#### Required action:
Make an exact copy of the records, omitting all images.

#### Material for this task:

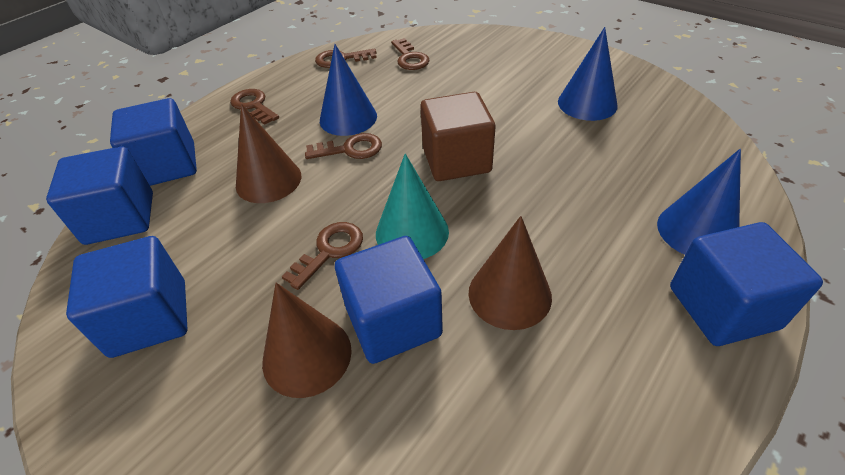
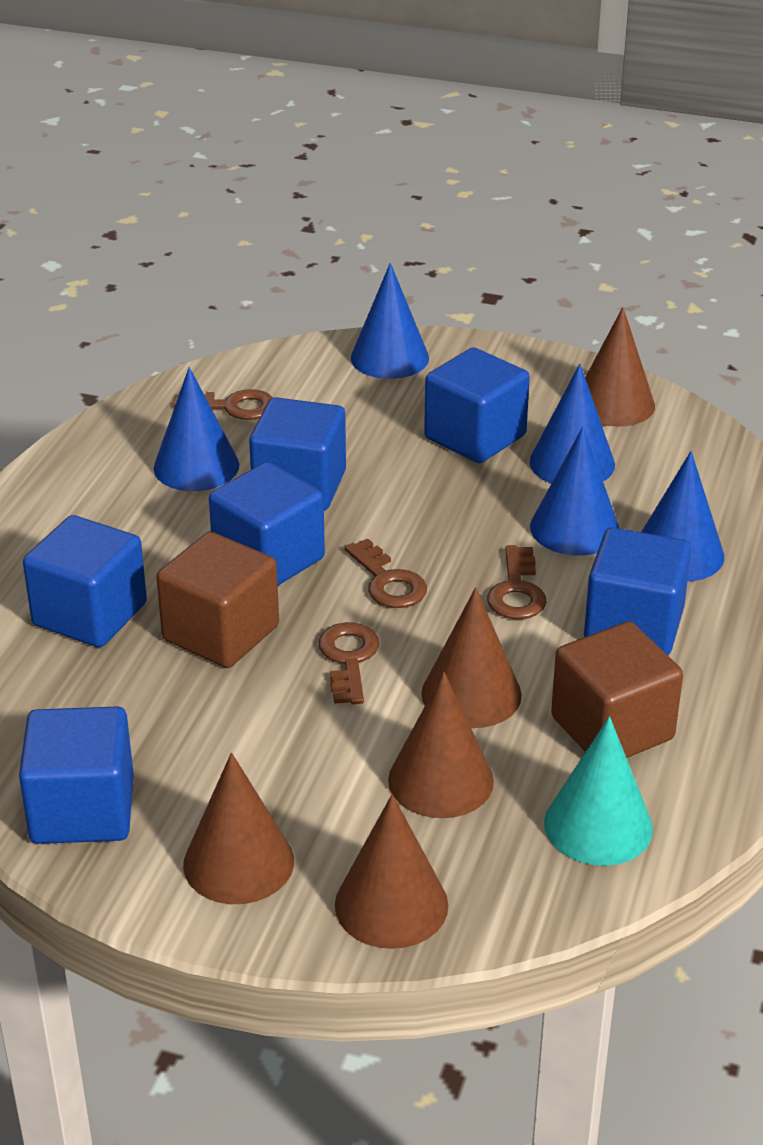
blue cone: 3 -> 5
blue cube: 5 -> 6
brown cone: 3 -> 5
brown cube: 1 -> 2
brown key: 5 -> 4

#### Task response:
blue cone: 3 -> 5
blue cube: 5 -> 6
brown cone: 3 -> 5
brown cube: 1 -> 2
brown key: 5 -> 4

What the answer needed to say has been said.